(TASK INPUT Opens)
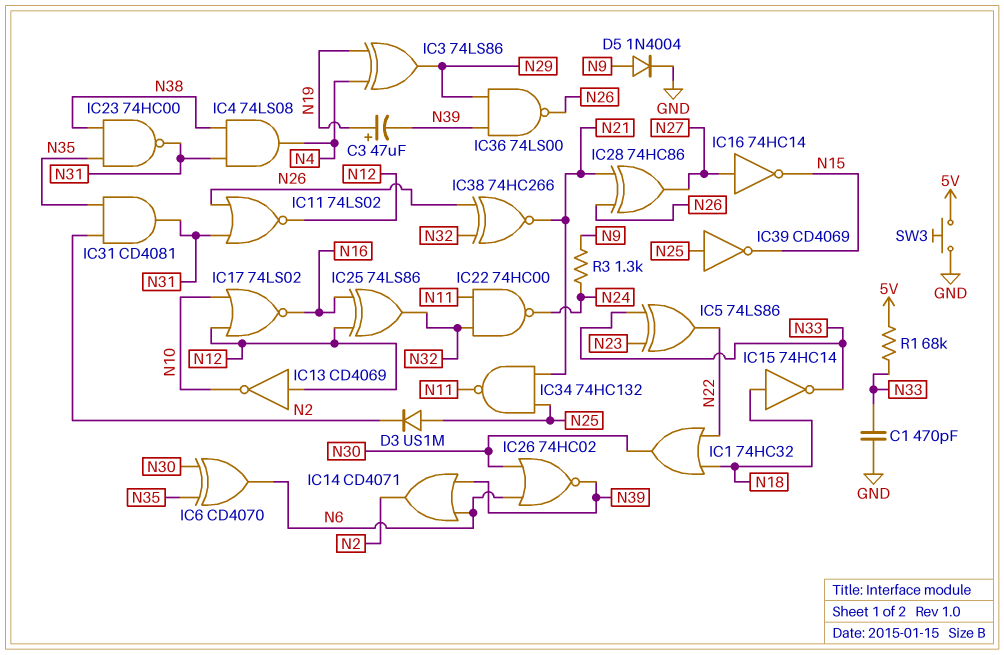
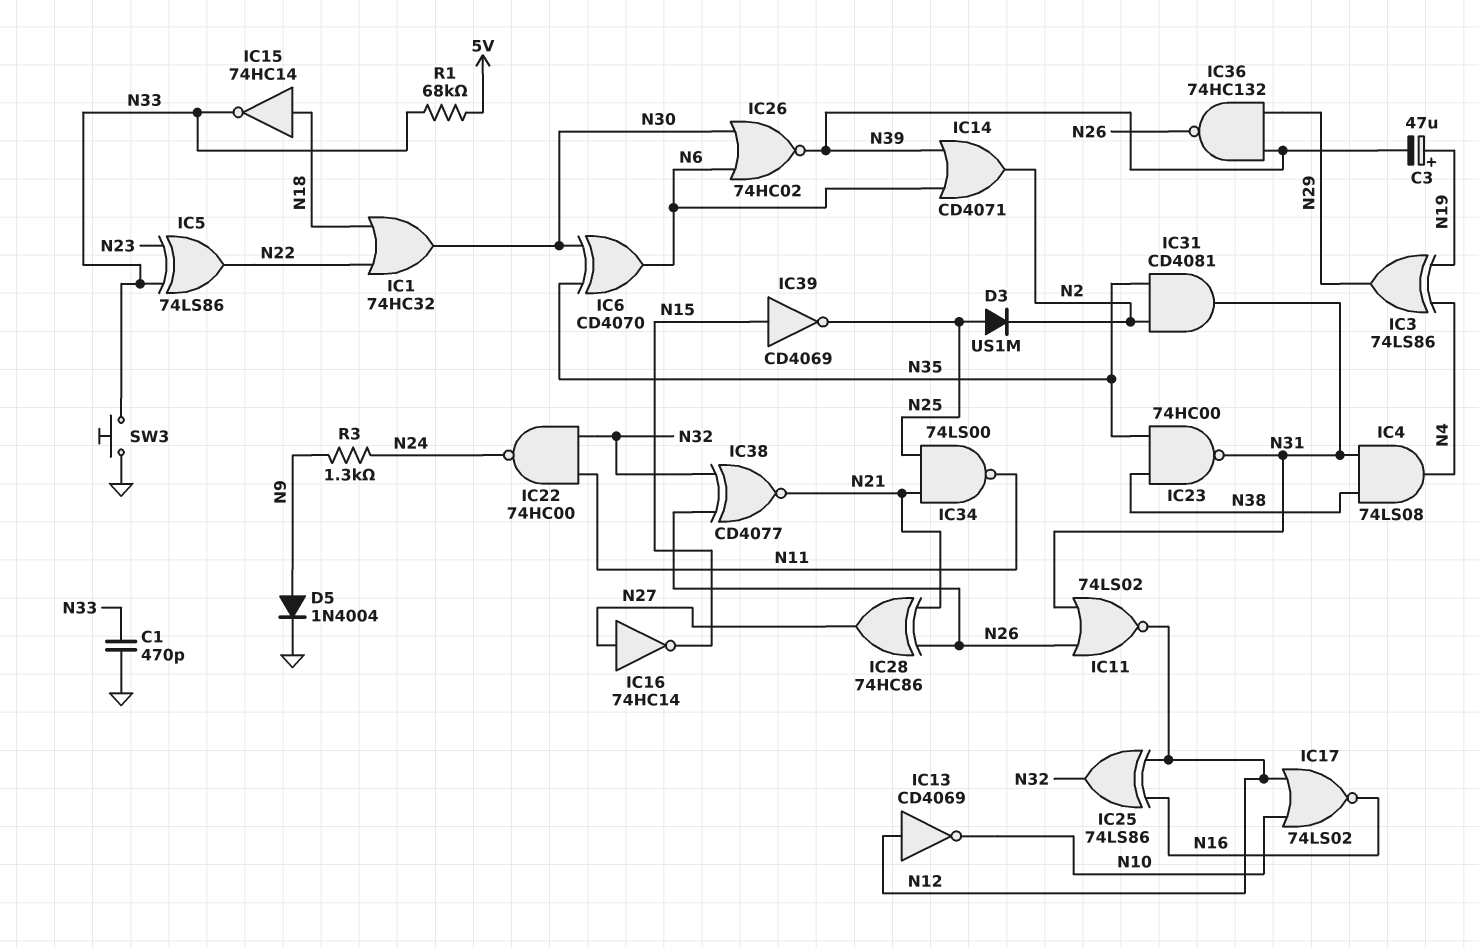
IC34: NAND 74HC132 (in N21, in N25, out N11) -> NAND 74LS00 (in N21, in N25, out N11)
IC36: NAND 74LS00 (in N29, in N39, out N26) -> NAND 74HC132 (in N29, in N39, out N26)
IC38: XNOR 74HC266 (in N26, in N32, out N21) -> XNOR CD4077 (in N26, in N32, out N21)
IC39: NOT CD4069 (in N25, out N15) -> NOT CD4069 (in N15, out N25)
SW3: button (5V, GND) -> button (GND, N33)

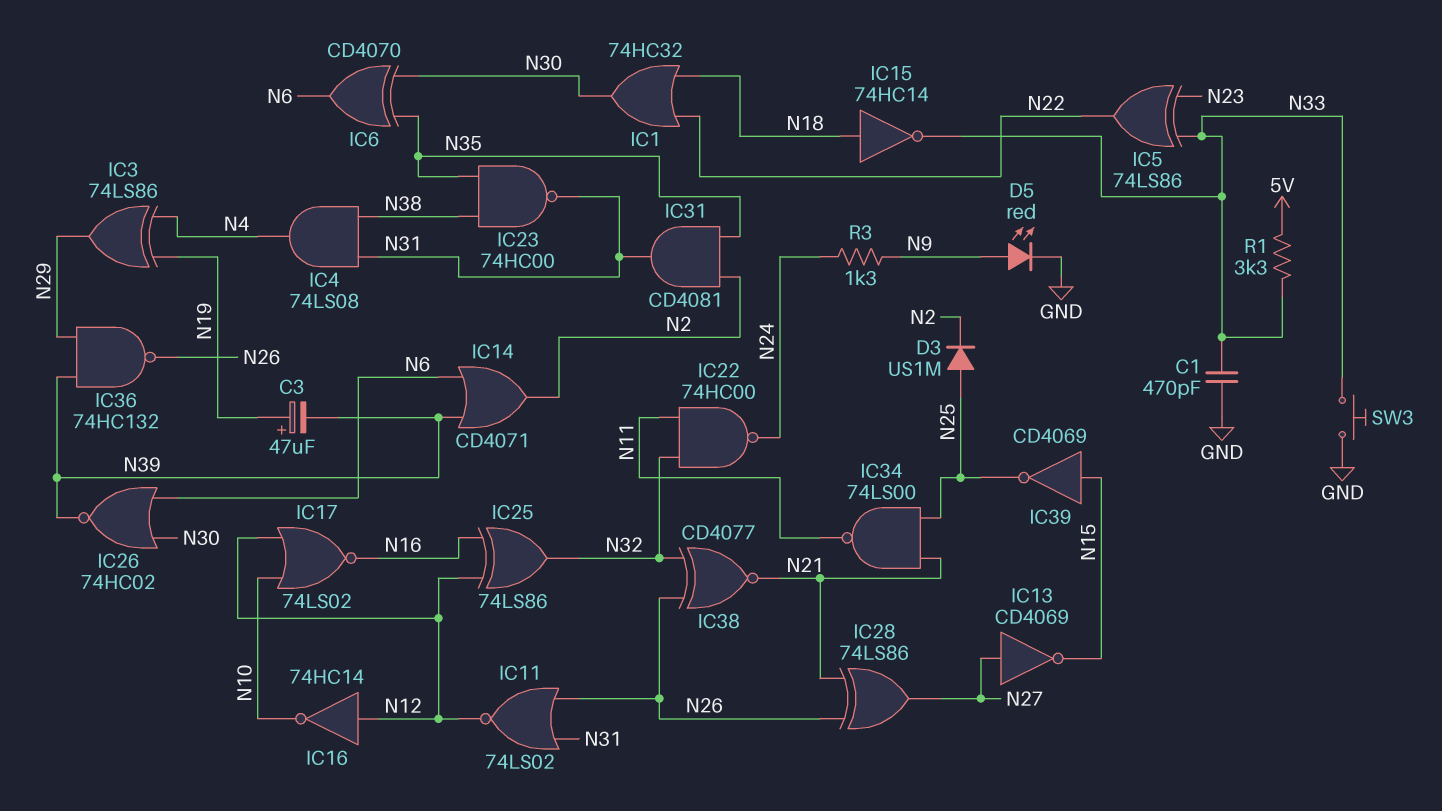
D5: diode 1N4004 (A N9, K GND) -> LED red (A N9, K GND)
IC13: NOT CD4069 (in N12, out N10) -> NOT CD4069 (in N27, out N15)
IC16: NOT 74HC14 (in N27, out N15) -> NOT 74HC14 (in N12, out N10)
IC28: XOR 74HC86 (in N21, in N26, out N27) -> XOR 74LS86 (in N21, in N26, out N27)
R1: 68k (5V, N33) -> 3.3k (5V, N33)

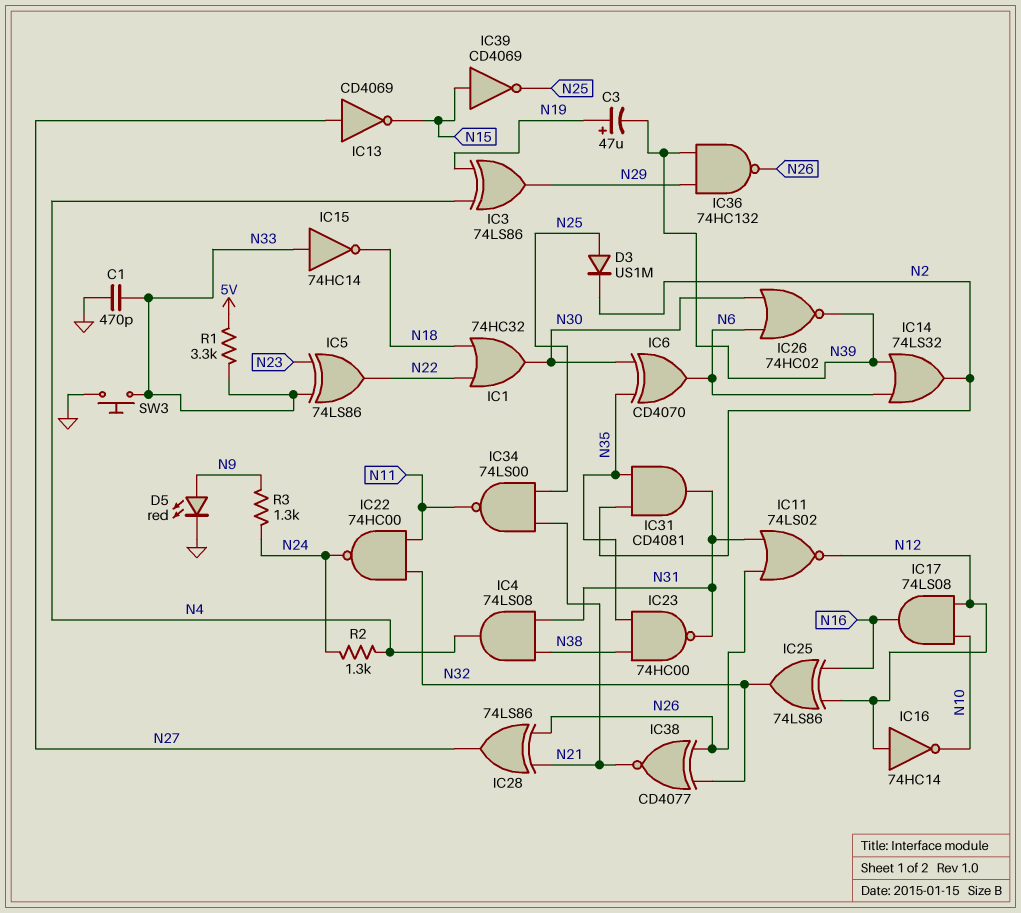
IC14: OR CD4071 (in N6, in N39, out N2) -> OR 74LS32 (in N6, in N39, out N2)
IC15: NOT 74HC14 (in N18, out N33) -> NOT 74HC14 (in N33, out N18)
IC17: NOR 74LS02 (in N10, in N12, out N16) -> AND 74LS08 (in N10, in N12, out N16)
R2: none -> 1.3k (N4, N24)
(TASK INPUT Closes)
▶ _WHAT YOU WILL DO_
Starting at the line above that holds "SW3: button (5V, GND) -> button (GND, N33)", return each line up to and including the one that holds "IC15: NOT 74HC14", exactly as written, minus any pictures.

▶ _ANSWER SPACE_
SW3: button (5V, GND) -> button (GND, N33)

D5: diode 1N4004 (A N9, K GND) -> LED red (A N9, K GND)
IC13: NOT CD4069 (in N12, out N10) -> NOT CD4069 (in N27, out N15)
IC16: NOT 74HC14 (in N27, out N15) -> NOT 74HC14 (in N12, out N10)
IC28: XOR 74HC86 (in N21, in N26, out N27) -> XOR 74LS86 (in N21, in N26, out N27)
R1: 68k (5V, N33) -> 3.3k (5V, N33)

IC14: OR CD4071 (in N6, in N39, out N2) -> OR 74LS32 (in N6, in N39, out N2)
IC15: NOT 74HC14 (in N18, out N33) -> NOT 74HC14 (in N33, out N18)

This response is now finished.